**WHAT IS NEEDED**. Look below for the line containing "purple 1x1 brick [175,213,221,262]"; from there through the line containing "cyan 1x1 round brick [398,253,429,302]", both lines included, please set down each line exactly and nothing else.

[THE DATA]

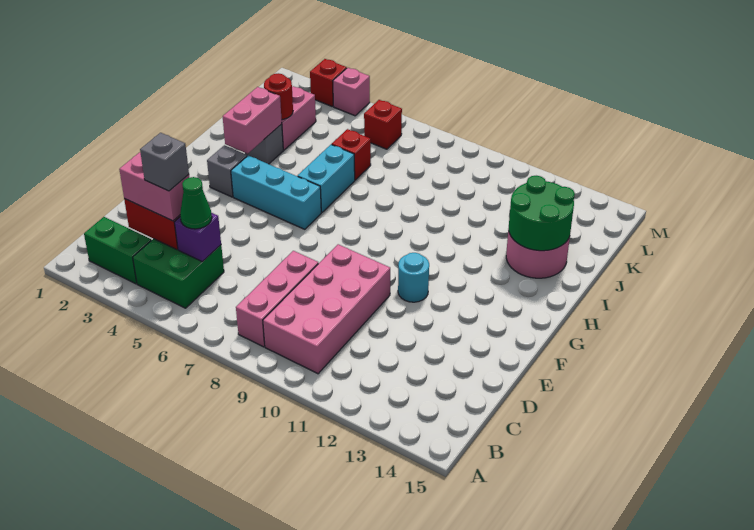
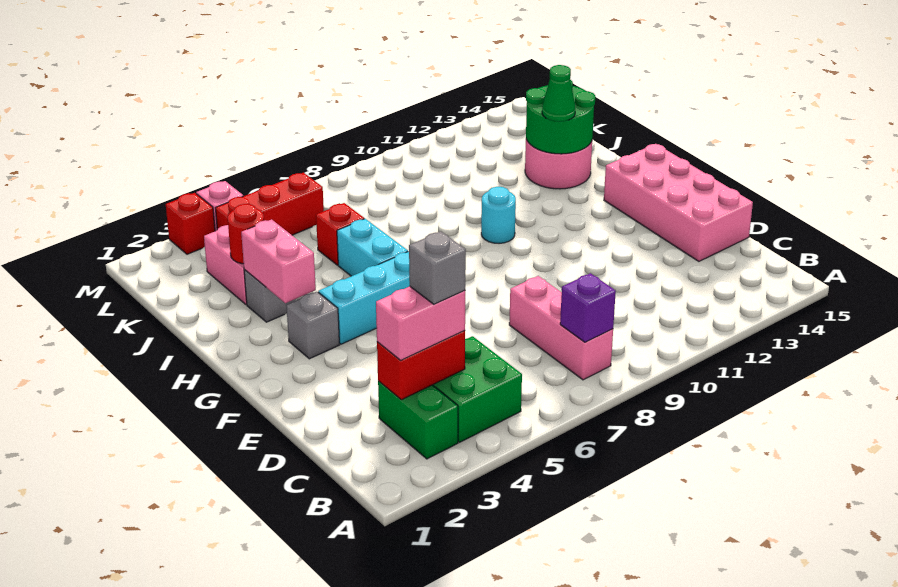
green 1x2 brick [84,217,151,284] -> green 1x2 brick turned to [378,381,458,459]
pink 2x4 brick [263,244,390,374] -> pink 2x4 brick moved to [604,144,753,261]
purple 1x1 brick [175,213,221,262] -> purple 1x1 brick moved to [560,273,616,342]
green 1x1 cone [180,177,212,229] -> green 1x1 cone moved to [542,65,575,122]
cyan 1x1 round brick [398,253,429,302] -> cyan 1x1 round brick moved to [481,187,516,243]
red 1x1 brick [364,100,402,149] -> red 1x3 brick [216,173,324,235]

[/THE DATA]

**EXERCISE ANSWER**.
purple 1x1 brick [175,213,221,262] -> purple 1x1 brick moved to [560,273,616,342]
green 1x1 cone [180,177,212,229] -> green 1x1 cone moved to [542,65,575,122]
cyan 1x1 round brick [398,253,429,302] -> cyan 1x1 round brick moved to [481,187,516,243]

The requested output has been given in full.